**Task prompt:** Quote the whole listing verbatim.

**Given data:**
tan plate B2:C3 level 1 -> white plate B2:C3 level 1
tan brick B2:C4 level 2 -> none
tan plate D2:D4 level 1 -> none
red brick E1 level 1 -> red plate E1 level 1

**Result of the task:**
tan plate B2:C3 level 1 -> white plate B2:C3 level 1
tan brick B2:C4 level 2 -> none
tan plate D2:D4 level 1 -> none
red brick E1 level 1 -> red plate E1 level 1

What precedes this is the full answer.